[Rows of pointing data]
┄┄┄┄┄┄
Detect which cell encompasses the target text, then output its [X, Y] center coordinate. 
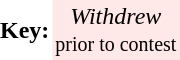
Withdrewprior to contest [116, 30]
Identify which cell holds the provided text, then report its (X, Y) central coordinate. 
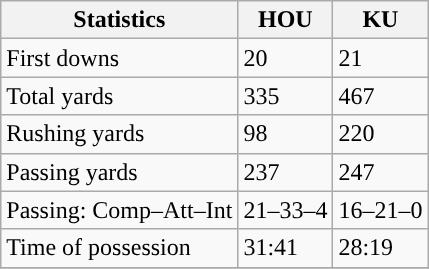
28:19 (380, 248)
16–21–0 (380, 210)
HOU (286, 20)
Time of possession (120, 248)
Passing yards (120, 172)
220 (380, 134)
Passing: Comp–Att–Int (120, 210)
First downs (120, 58)
Rushing yards (120, 134)
335 (286, 96)
21 (380, 58)
Statistics (120, 20)
20 (286, 58)
98 (286, 134)
21–33–4 (286, 210)
467 (380, 96)
KU (380, 20)
31:41 (286, 248)
Total yards (120, 96)
247 (380, 172)
237 (286, 172)
Determine the [X, Y] coordinate at the center of the cell enclosing the given text.  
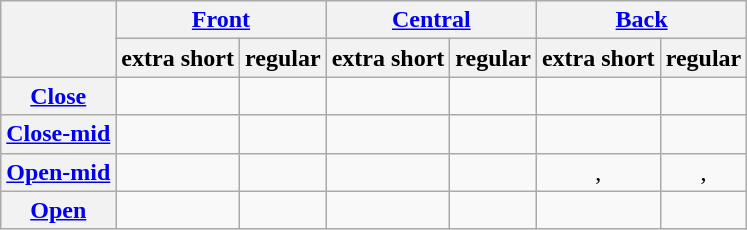
Open [58, 210]
Close-mid [58, 134]
Central [431, 20]
Close [58, 96]
Back [641, 20]
Open-mid [58, 172]
Front [221, 20]
Pinpoint the cell where the given text exists, returning its [x, y] midpoint coordinate. 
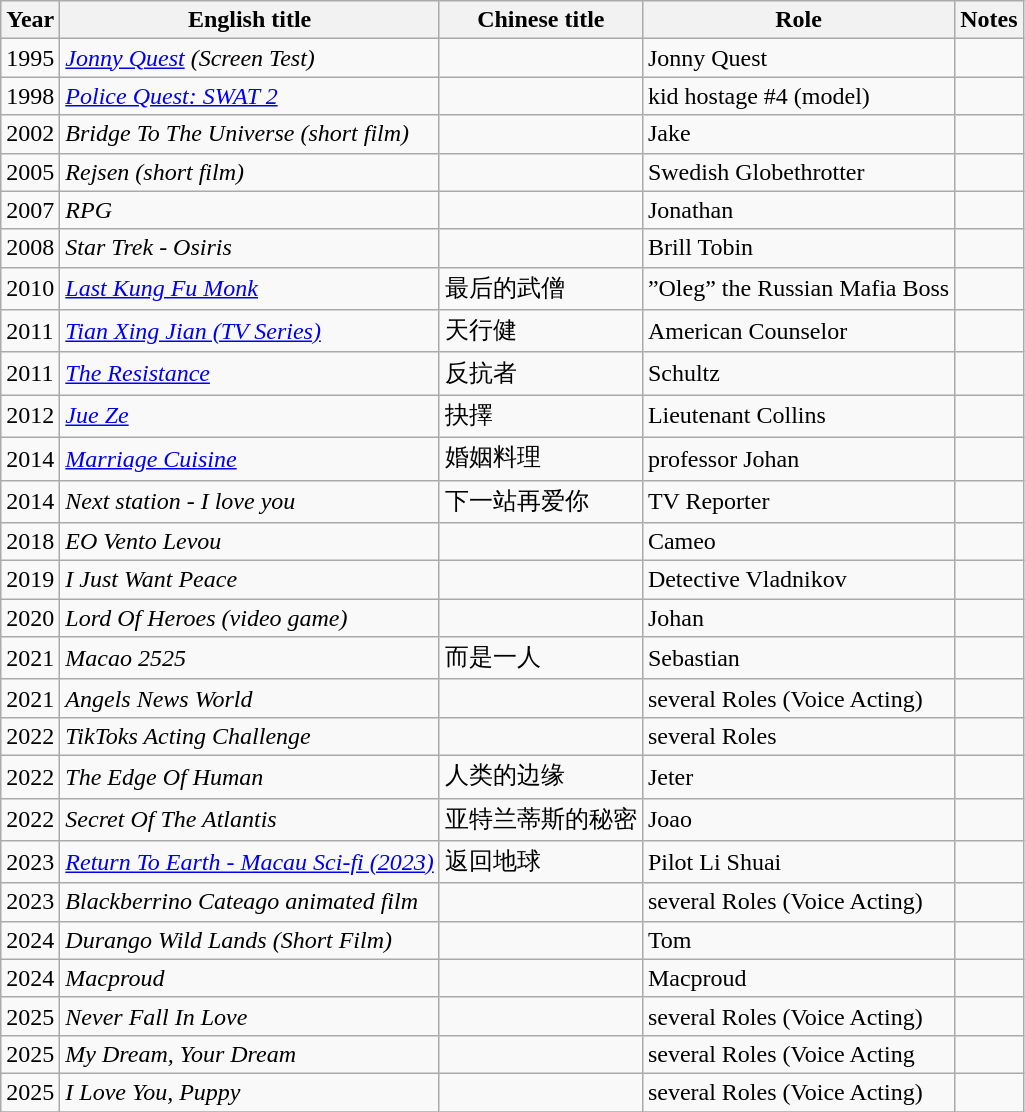
Notes [989, 20]
最后的武僧 [540, 288]
The Edge Of Human [250, 776]
I Just Want Peace [250, 580]
抉擇 [540, 416]
Last Kung Fu Monk [250, 288]
Sebastian [798, 658]
Year [30, 20]
Jonathan [798, 210]
返回地球 [540, 862]
天行健 [540, 332]
2007 [30, 210]
TikToks Acting Challenge [250, 736]
Detective Vladnikov [798, 580]
Jue Ze [250, 416]
”Oleg” the Russian Mafia Boss [798, 288]
Durango Wild Lands (Short Film) [250, 940]
professor Johan [798, 458]
Macao 2525 [250, 658]
Blackberrino Cateago animated film [250, 902]
Rejsen (short film) [250, 172]
亚特兰蒂斯的秘密 [540, 820]
2010 [30, 288]
下一站再爱你 [540, 502]
Schultz [798, 374]
Lieutenant Collins [798, 416]
EO Vento Levou [250, 542]
The Resistance [250, 374]
而是一人 [540, 658]
English title [250, 20]
Jonny Quest (Screen Test) [250, 58]
Chinese title [540, 20]
Jonny Quest [798, 58]
2020 [30, 618]
Joao [798, 820]
TV Reporter [798, 502]
Return To Earth - Macau Sci-fi (2023) [250, 862]
Marriage Cuisine [250, 458]
Bridge To The Universe (short film) [250, 134]
Swedish Globethrotter [798, 172]
Role [798, 20]
反抗者 [540, 374]
Jake [798, 134]
Tom [798, 940]
Pilot Li Shuai [798, 862]
RPG [250, 210]
Next station - I love you [250, 502]
Johan [798, 618]
2018 [30, 542]
Lord Of Heroes (video game) [250, 618]
Angels News World [250, 698]
2012 [30, 416]
Cameo [798, 542]
American Counselor [798, 332]
1998 [30, 96]
Jeter [798, 776]
Brill Tobin [798, 248]
Police Quest: SWAT 2 [250, 96]
I Love You, Puppy [250, 1092]
Tian Xing Jian (TV Series) [250, 332]
2005 [30, 172]
My Dream, Your Dream [250, 1054]
2019 [30, 580]
1995 [30, 58]
2002 [30, 134]
Secret Of The Atlantis [250, 820]
kid hostage #4 (model) [798, 96]
2008 [30, 248]
several Roles (Voice Acting [798, 1054]
several Roles [798, 736]
婚姻料理 [540, 458]
Star Trek - Osiris [250, 248]
人类的边缘 [540, 776]
Never Fall In Love [250, 1016]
┄┄┄┄┄┄
* [TASK OBJECTIVE]: Please identify each line in the items above that contains the string "Passing" and copy every such line in full. Treat uppercase and lowercase as different.

* [FINISHED TASK]:
Passing yards (120, 172)
Passing: Comp–Att–Int (120, 210)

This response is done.